* _Exercise directions_: Print the entries below exactly as they appear, from the first line up to and including the line with "150 degrees counterclockwise". Do not print any pictures.

BEGIN

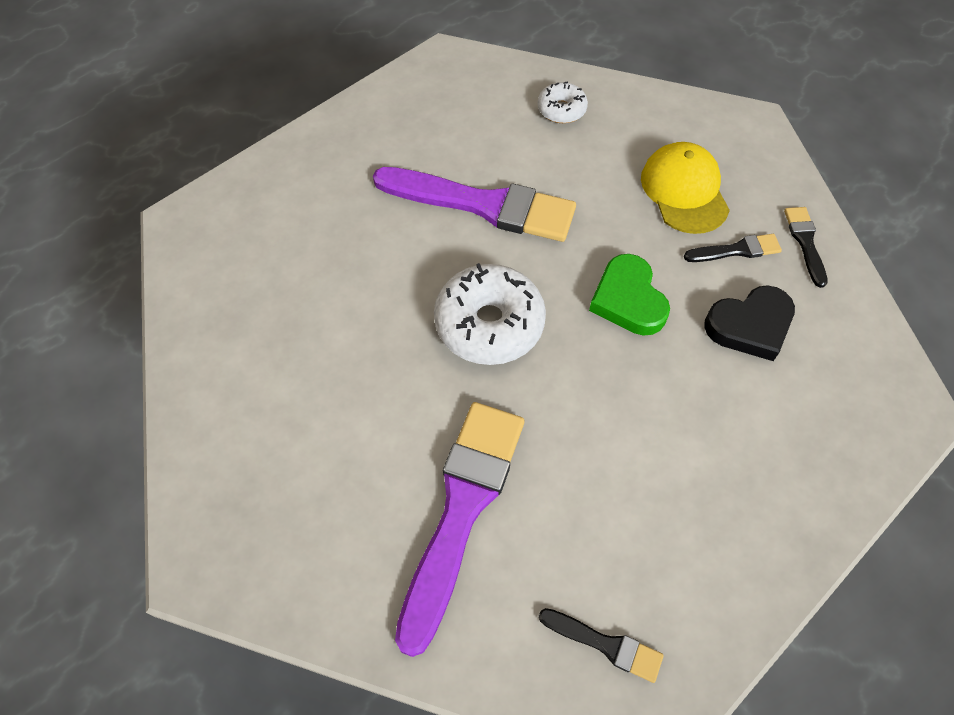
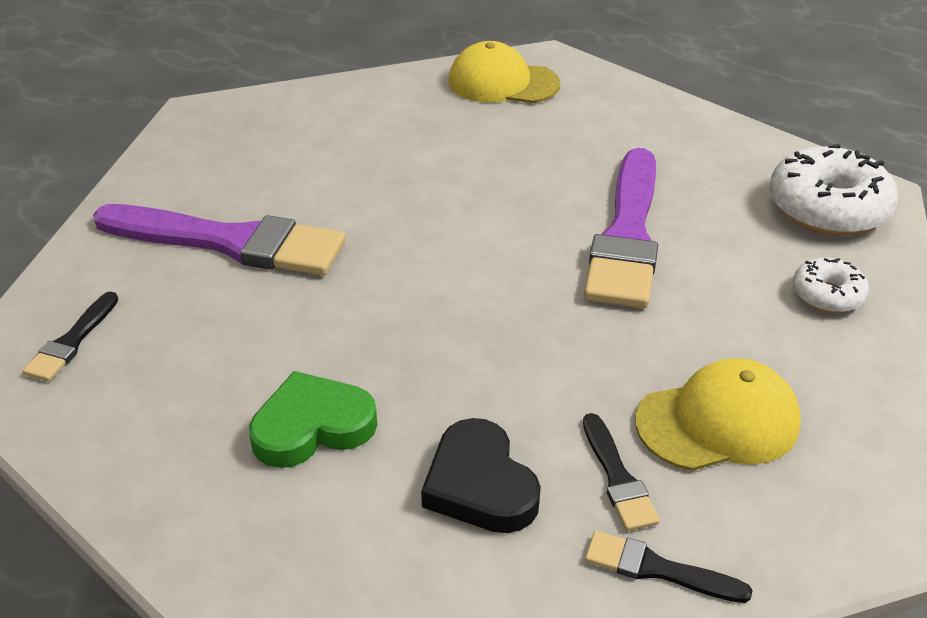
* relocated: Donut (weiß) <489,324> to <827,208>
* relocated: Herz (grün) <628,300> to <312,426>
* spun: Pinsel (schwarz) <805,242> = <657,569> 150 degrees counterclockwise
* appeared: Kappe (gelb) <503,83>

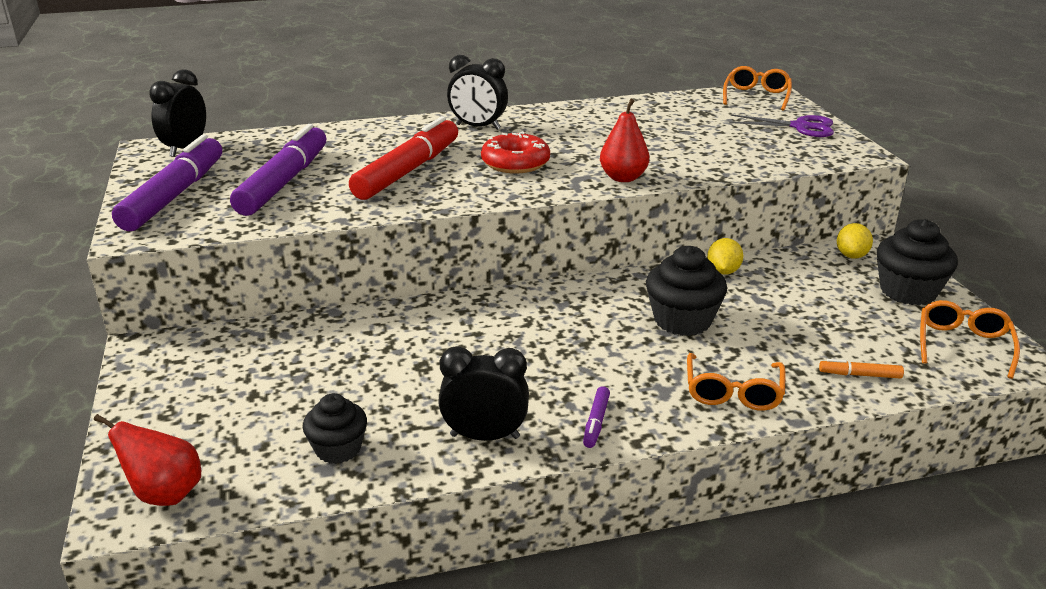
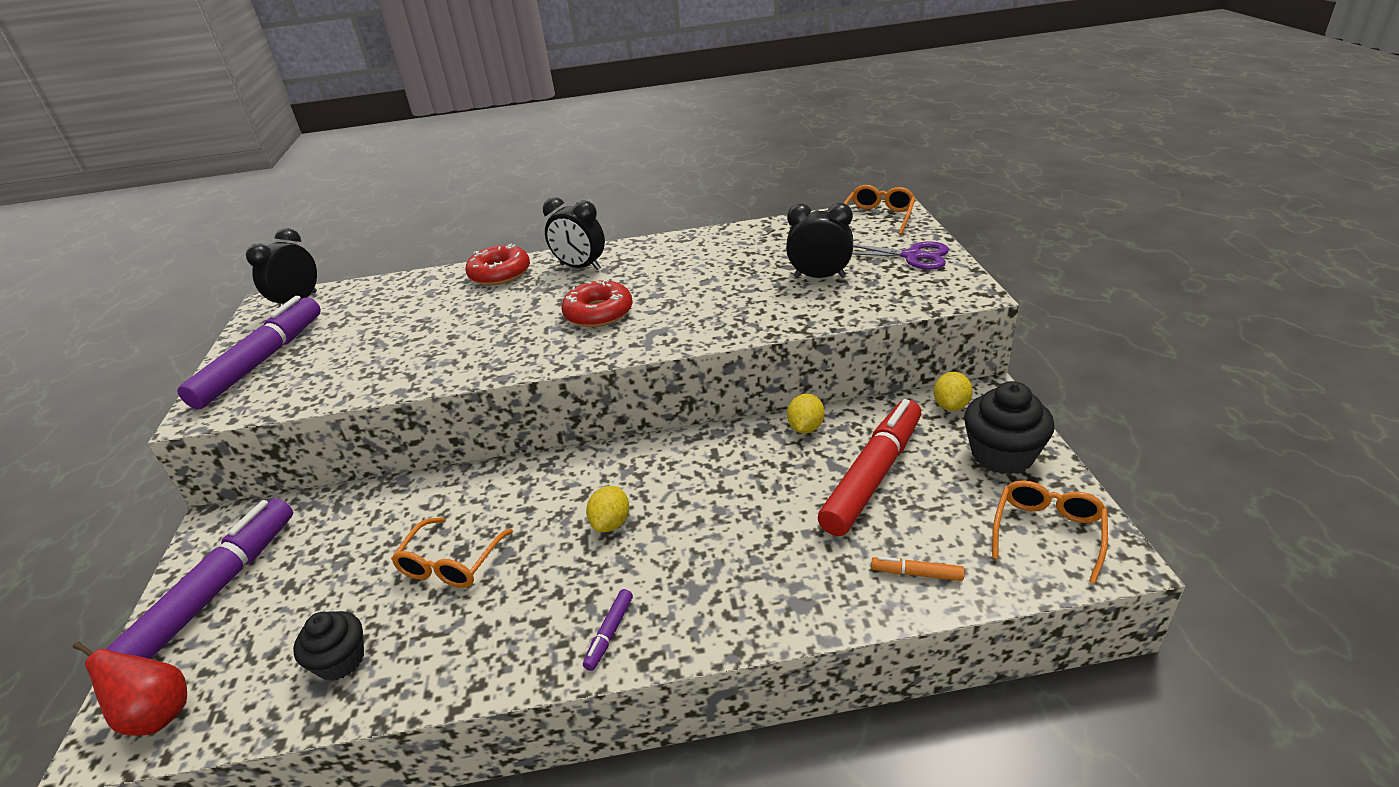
* relocated: Filzstift (lila) <283,182> to <216,590>
* relocated: Filzstift (rot) <407,171> to <872,476>
* relocated: Wecker (schwarz) <485,436> to <819,277>
* missing: Birne (rot) <623,178>
* missing: Muffin (schwarz) <682,320>
* relocated: Brille (orange) <733,392> to <451,563>
* appeared: Donut (rot) <500,273>
* appeared: Zitrone (gelb) <611,523>

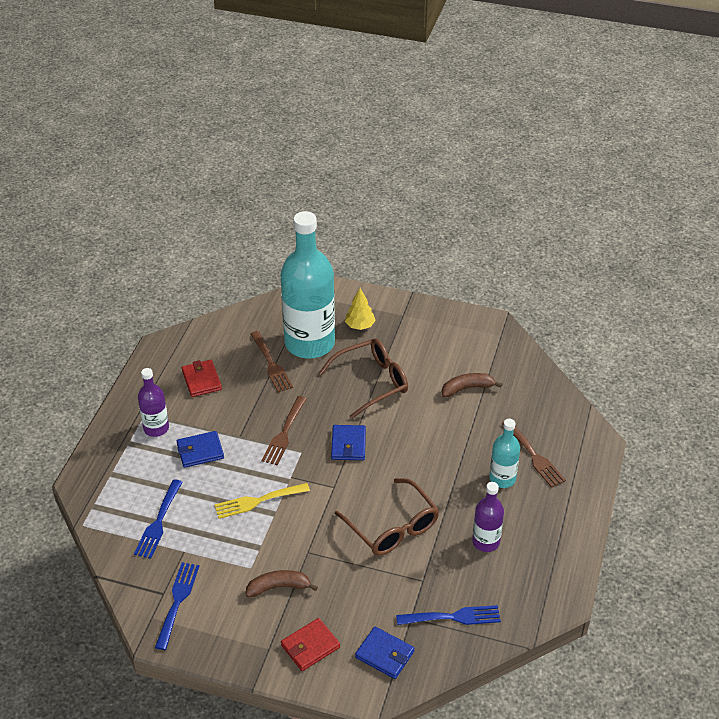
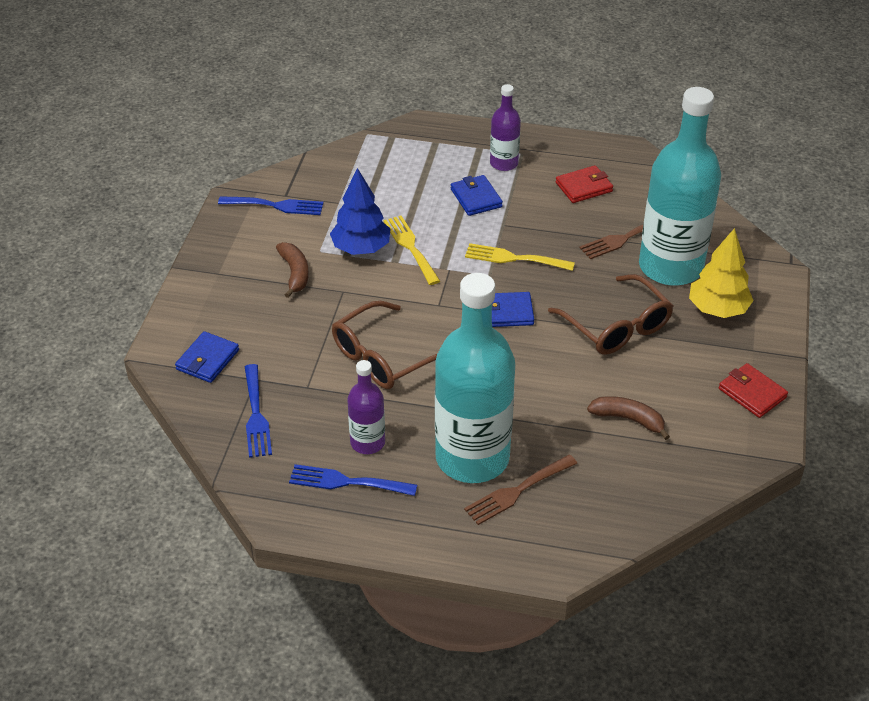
* relocated: Gabel (blau) <158,522> to <347,482>
* colour: Gabel (braun) <284,433> to Gabel (gelb) <514,258>
* relocated: Geldbörse (rot) <310,646> to <752,393>
* size: Baum (gelb) <360,325> = <717,309> x1.54
* spun: Banane (braun) <467,388> = <628,419> 45 degrees counterclockwise
* size: Flasche (türkis) <502,479> = <472,458> x2.10
* appeared: Baum (blau) <361,248>

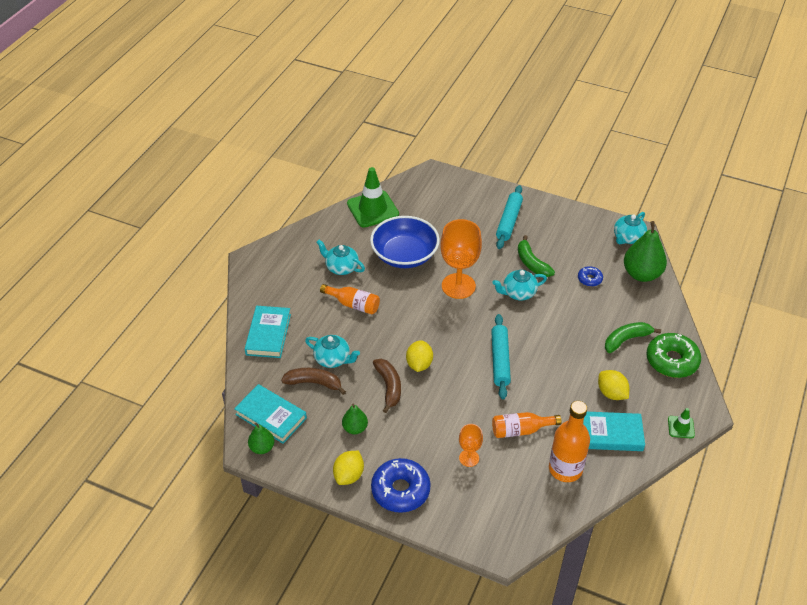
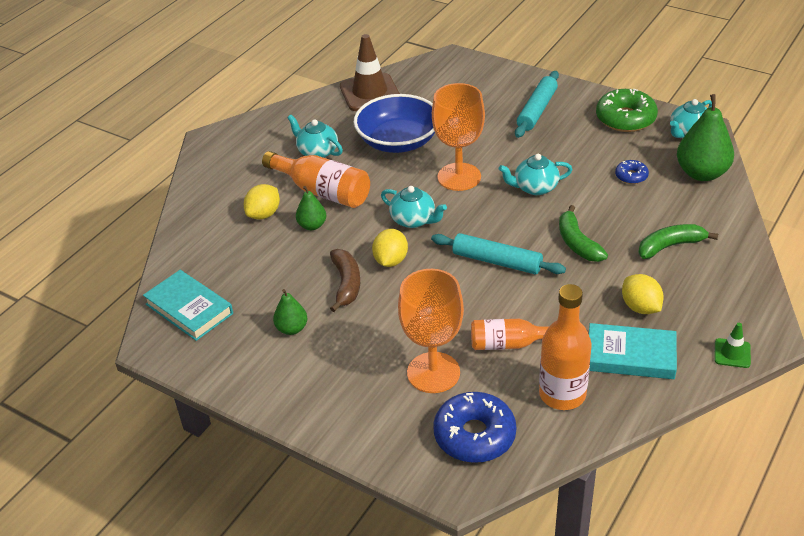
* missing: Buch (türkis) <268,334>
* relocated: Birne (grün) <262,448> to <312,225>
* missing: Banane (braun) <314,383>
* relocated: Teekanne (türkis) <333,359> to <413,220>
* size: Flasche (orange) <353,304> = <322,191> x1.51
* relocated: Zitrone (gelb) <349,475> to <264,214>
* colour: Leitkegel (grün) <373,209> to Leitkegel (braun) <370,93>
* relocated: Donut (blau) <400,490> to <474,435>
* size: Kelch (orange) <469,458> = <433,372> x1.95
* spun: Nudelholz (türkis) <500,360> = <497,261> 75 degrees counterclockwise
* relocated: Banane (grün) <532,263> to <577,243>
* relocated: Donut (grün) <672,361> to <625,118>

END

* _Task result_:
* relocated: Donut (weiß) <489,324> to <827,208>
* relocated: Herz (grün) <628,300> to <312,426>
* spun: Pinsel (schwarz) <805,242> = <657,569> 150 degrees counterclockwise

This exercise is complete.